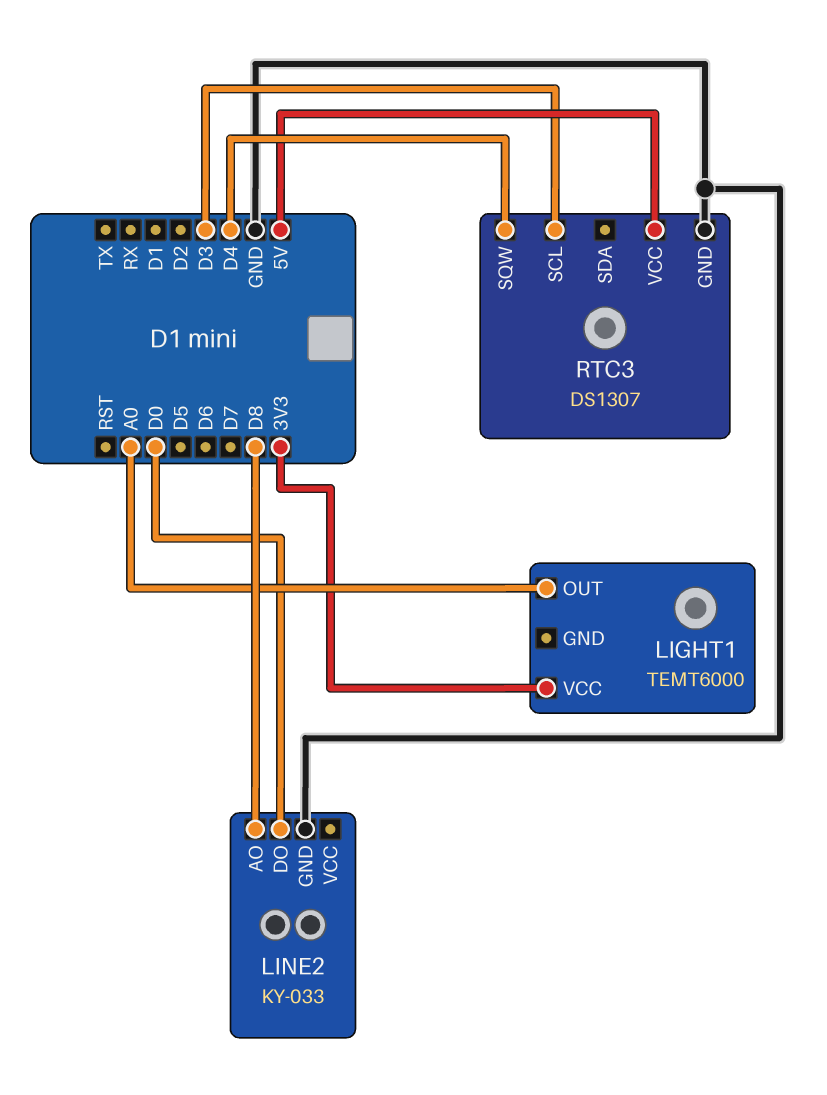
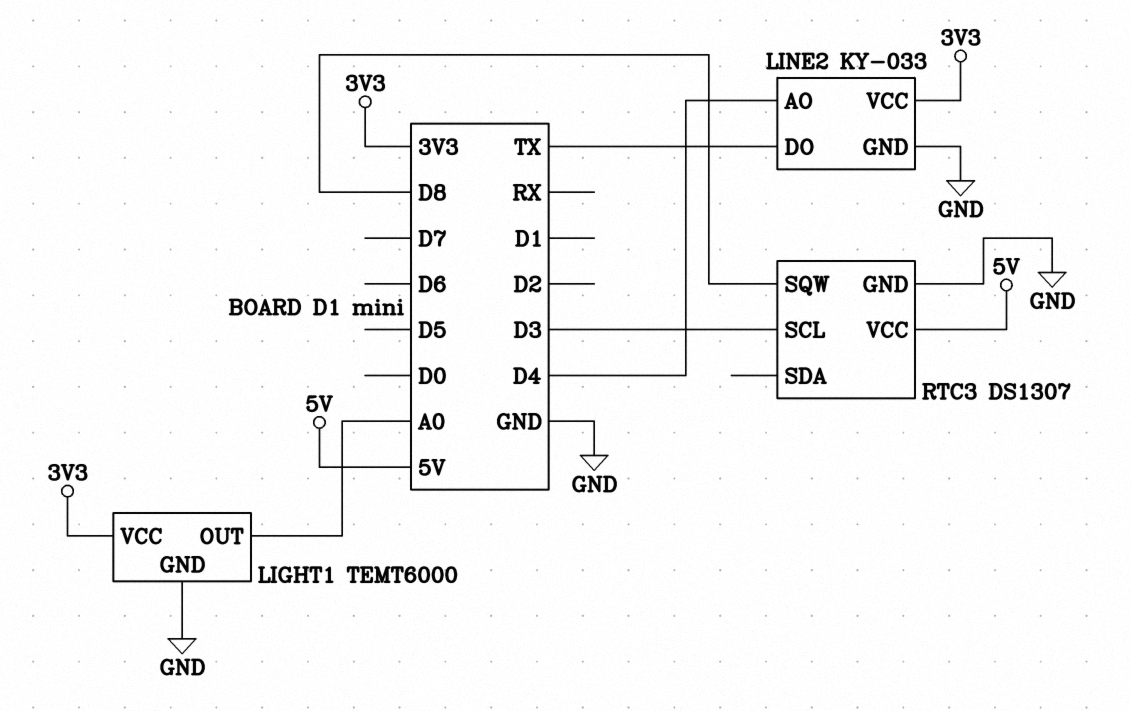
LIGHT1 pin GND: none -> GND
LINE2 pin AO: D8 -> D4
LINE2 pin DO: D0 -> TX
LINE2 pin VCC: none -> 3V3
RTC3 pin SQW: D4 -> D8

▶ ASSIGNMENT
Transcribe all the data word for word; the images stay out.

▶ RESPONSE TO THIS EXERCISE
LIGHT1 pin GND: none -> GND
LINE2 pin AO: D8 -> D4
LINE2 pin DO: D0 -> TX
LINE2 pin VCC: none -> 3V3
RTC3 pin SQW: D4 -> D8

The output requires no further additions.